**EXERCISE INSTRUCTIONS:** Your task is to reproduce exactly the lines that run from the beginning of the data through the line where "RADIO1 pin CE: A2 -> 11" appears.

**RECORDS FOR THE TASK:**
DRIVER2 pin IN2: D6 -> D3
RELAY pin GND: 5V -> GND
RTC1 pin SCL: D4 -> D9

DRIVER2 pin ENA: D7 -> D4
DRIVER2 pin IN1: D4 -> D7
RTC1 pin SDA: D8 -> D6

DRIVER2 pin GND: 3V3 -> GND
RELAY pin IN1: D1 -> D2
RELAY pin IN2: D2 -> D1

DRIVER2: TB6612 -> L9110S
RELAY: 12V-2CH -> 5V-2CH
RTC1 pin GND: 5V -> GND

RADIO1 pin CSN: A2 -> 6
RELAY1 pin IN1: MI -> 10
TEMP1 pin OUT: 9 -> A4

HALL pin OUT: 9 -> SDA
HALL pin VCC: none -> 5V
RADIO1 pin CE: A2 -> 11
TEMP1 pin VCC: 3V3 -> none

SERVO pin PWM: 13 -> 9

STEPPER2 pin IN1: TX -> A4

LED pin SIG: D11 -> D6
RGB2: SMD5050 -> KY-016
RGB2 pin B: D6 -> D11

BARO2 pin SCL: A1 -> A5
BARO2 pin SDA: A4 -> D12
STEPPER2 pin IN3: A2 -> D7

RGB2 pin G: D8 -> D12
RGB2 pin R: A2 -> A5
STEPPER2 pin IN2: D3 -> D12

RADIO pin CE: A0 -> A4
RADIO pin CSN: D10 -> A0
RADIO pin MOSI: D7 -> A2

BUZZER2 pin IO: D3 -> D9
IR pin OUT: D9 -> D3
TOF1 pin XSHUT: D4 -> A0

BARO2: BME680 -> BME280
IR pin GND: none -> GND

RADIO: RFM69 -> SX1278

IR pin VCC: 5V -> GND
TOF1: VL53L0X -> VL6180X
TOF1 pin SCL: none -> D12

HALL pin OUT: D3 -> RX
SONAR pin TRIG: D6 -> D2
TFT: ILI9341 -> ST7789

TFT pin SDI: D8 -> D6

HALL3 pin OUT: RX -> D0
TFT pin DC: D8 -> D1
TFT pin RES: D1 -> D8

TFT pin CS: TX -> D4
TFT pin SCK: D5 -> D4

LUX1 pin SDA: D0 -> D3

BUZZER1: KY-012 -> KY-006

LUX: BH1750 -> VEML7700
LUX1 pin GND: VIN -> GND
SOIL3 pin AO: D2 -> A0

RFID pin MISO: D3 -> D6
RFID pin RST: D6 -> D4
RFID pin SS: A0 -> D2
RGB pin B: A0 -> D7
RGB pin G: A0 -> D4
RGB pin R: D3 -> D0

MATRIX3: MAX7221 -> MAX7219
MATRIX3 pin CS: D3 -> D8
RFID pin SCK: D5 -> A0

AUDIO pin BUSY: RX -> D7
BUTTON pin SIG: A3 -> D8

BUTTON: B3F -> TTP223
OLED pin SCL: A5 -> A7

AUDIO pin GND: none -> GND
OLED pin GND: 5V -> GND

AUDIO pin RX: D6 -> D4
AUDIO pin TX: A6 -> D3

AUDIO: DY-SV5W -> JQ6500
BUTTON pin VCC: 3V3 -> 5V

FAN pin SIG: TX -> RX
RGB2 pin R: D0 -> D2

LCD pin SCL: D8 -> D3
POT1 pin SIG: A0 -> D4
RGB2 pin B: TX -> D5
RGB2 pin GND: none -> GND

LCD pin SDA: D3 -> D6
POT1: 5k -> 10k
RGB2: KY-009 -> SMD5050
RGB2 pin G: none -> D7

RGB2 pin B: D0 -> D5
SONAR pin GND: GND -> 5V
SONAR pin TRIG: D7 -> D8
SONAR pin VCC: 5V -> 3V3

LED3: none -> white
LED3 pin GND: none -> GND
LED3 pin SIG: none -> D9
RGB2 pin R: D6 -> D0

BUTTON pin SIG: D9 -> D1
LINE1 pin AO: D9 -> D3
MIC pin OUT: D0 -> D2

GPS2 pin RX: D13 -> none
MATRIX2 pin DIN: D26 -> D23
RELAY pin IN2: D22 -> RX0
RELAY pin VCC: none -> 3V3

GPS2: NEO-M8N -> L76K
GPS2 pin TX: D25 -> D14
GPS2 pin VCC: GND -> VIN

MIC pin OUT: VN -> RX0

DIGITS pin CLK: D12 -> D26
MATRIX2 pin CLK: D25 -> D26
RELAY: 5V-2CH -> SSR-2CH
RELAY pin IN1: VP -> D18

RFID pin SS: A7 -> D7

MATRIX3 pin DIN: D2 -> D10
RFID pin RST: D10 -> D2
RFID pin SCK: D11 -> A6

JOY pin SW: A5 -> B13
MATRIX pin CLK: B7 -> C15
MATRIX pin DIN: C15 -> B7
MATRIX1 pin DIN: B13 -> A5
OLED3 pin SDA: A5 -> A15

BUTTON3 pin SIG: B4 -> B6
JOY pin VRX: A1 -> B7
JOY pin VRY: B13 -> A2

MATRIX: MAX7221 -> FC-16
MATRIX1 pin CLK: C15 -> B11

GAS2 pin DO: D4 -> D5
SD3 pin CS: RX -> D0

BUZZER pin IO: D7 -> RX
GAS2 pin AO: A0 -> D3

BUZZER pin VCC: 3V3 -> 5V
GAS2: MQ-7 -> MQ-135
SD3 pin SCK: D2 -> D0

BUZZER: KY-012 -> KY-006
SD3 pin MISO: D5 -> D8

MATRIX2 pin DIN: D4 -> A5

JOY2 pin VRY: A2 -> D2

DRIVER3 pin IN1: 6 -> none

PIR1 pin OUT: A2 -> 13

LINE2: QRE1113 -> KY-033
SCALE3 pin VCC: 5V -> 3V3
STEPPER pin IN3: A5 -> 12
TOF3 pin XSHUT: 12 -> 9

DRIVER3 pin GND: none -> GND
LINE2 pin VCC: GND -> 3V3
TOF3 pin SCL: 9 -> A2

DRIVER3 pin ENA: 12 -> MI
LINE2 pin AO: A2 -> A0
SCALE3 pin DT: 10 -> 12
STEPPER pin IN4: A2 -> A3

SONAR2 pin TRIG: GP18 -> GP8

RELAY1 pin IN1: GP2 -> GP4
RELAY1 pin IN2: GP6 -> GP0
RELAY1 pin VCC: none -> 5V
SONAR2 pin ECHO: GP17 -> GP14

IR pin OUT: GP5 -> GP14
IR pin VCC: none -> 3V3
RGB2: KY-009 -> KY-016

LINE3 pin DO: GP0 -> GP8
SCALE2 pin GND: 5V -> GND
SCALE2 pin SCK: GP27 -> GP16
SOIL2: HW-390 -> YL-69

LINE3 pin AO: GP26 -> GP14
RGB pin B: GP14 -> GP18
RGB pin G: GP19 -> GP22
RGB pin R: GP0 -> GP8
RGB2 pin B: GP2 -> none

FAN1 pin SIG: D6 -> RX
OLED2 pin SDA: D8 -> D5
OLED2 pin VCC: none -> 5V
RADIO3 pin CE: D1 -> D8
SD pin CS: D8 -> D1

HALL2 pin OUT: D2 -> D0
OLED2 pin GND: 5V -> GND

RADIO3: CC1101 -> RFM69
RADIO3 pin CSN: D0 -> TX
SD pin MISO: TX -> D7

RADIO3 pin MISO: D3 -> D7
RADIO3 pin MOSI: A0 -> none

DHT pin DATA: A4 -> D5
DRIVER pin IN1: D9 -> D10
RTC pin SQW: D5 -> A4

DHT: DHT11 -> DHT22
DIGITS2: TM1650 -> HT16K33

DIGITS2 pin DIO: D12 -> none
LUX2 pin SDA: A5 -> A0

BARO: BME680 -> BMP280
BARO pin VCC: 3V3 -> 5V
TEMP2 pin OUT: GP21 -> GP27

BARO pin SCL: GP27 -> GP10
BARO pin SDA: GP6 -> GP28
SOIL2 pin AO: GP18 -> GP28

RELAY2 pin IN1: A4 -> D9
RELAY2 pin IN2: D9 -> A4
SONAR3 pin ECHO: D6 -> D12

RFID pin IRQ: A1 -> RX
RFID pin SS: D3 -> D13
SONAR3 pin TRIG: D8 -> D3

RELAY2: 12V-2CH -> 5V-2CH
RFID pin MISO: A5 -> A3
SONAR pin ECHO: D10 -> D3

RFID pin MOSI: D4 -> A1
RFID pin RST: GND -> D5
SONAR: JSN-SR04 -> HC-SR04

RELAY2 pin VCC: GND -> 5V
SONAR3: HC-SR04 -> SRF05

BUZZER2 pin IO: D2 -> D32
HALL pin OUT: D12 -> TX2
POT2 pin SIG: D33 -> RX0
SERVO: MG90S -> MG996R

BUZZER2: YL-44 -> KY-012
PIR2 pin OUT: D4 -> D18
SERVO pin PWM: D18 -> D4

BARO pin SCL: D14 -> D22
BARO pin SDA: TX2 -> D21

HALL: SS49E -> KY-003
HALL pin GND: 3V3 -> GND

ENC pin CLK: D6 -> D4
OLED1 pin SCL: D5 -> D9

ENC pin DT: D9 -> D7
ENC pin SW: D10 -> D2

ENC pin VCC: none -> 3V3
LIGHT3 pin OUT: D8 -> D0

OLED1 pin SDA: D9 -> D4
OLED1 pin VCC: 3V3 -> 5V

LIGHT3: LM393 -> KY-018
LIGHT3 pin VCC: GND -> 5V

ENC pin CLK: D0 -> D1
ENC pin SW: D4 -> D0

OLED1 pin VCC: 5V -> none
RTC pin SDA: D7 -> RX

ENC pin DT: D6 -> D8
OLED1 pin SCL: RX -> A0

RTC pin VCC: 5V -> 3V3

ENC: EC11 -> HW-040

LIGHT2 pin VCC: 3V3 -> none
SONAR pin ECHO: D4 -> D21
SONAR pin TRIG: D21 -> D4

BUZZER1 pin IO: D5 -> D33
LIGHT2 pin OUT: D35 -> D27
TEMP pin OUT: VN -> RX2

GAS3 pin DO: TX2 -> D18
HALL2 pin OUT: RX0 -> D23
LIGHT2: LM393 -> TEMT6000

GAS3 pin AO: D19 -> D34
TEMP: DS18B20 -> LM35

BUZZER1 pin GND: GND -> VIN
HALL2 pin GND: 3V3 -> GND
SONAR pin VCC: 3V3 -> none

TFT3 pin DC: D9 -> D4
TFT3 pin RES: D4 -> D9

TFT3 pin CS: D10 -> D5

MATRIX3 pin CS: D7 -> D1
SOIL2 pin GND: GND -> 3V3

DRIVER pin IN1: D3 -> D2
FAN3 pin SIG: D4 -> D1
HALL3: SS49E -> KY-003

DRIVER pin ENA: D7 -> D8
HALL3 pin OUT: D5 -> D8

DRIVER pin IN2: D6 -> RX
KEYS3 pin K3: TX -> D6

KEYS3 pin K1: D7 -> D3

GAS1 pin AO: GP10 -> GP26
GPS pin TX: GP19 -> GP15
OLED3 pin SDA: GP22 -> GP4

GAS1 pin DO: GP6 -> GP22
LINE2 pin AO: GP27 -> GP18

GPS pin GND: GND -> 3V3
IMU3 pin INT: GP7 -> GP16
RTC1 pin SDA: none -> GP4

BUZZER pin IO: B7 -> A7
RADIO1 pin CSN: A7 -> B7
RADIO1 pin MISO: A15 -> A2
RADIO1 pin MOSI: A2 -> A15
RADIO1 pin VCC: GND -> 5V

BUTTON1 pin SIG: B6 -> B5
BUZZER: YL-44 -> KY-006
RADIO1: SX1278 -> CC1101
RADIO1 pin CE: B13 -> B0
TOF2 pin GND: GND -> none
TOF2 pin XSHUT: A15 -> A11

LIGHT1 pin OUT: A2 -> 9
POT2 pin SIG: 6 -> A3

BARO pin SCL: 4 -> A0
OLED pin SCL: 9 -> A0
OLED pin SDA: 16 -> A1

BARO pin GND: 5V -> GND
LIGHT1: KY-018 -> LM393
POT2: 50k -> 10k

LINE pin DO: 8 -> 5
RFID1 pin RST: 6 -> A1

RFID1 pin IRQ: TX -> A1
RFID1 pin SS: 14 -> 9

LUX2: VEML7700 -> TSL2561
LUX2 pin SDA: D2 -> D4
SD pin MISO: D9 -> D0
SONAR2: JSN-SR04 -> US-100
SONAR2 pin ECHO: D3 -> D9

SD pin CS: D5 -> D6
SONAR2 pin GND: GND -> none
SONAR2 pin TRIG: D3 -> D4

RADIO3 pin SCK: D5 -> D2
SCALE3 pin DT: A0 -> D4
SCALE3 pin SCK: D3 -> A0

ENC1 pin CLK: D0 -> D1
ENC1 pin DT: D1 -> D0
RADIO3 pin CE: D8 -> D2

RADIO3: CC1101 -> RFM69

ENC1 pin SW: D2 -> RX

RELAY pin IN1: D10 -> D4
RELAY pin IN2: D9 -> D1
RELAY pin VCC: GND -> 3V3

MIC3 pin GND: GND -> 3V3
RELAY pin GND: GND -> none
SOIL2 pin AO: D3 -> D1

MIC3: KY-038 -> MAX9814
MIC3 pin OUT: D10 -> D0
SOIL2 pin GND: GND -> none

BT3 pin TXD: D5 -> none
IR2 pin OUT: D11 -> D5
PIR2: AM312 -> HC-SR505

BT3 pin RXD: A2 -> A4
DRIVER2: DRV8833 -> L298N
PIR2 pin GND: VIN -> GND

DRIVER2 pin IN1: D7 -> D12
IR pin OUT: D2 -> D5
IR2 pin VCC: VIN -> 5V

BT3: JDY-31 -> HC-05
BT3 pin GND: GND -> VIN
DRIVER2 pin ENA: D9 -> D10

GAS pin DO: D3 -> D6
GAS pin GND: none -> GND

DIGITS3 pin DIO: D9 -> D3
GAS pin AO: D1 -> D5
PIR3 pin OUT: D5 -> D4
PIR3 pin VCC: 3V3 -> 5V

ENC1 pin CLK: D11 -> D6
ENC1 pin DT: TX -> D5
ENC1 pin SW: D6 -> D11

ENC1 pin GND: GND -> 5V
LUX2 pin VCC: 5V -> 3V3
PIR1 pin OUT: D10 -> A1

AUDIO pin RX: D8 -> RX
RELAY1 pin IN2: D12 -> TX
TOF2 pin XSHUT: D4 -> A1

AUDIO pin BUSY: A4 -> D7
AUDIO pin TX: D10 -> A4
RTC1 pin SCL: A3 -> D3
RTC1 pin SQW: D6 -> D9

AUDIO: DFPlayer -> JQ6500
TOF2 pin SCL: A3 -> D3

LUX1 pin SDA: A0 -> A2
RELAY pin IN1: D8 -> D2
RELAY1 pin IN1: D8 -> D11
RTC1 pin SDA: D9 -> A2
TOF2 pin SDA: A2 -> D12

**YOUR RESPONSE:**
DRIVER2 pin IN2: D6 -> D3
RELAY pin GND: 5V -> GND
RTC1 pin SCL: D4 -> D9

DRIVER2 pin ENA: D7 -> D4
DRIVER2 pin IN1: D4 -> D7
RTC1 pin SDA: D8 -> D6

DRIVER2 pin GND: 3V3 -> GND
RELAY pin IN1: D1 -> D2
RELAY pin IN2: D2 -> D1

DRIVER2: TB6612 -> L9110S
RELAY: 12V-2CH -> 5V-2CH
RTC1 pin GND: 5V -> GND

RADIO1 pin CSN: A2 -> 6
RELAY1 pin IN1: MI -> 10
TEMP1 pin OUT: 9 -> A4

HALL pin OUT: 9 -> SDA
HALL pin VCC: none -> 5V
RADIO1 pin CE: A2 -> 11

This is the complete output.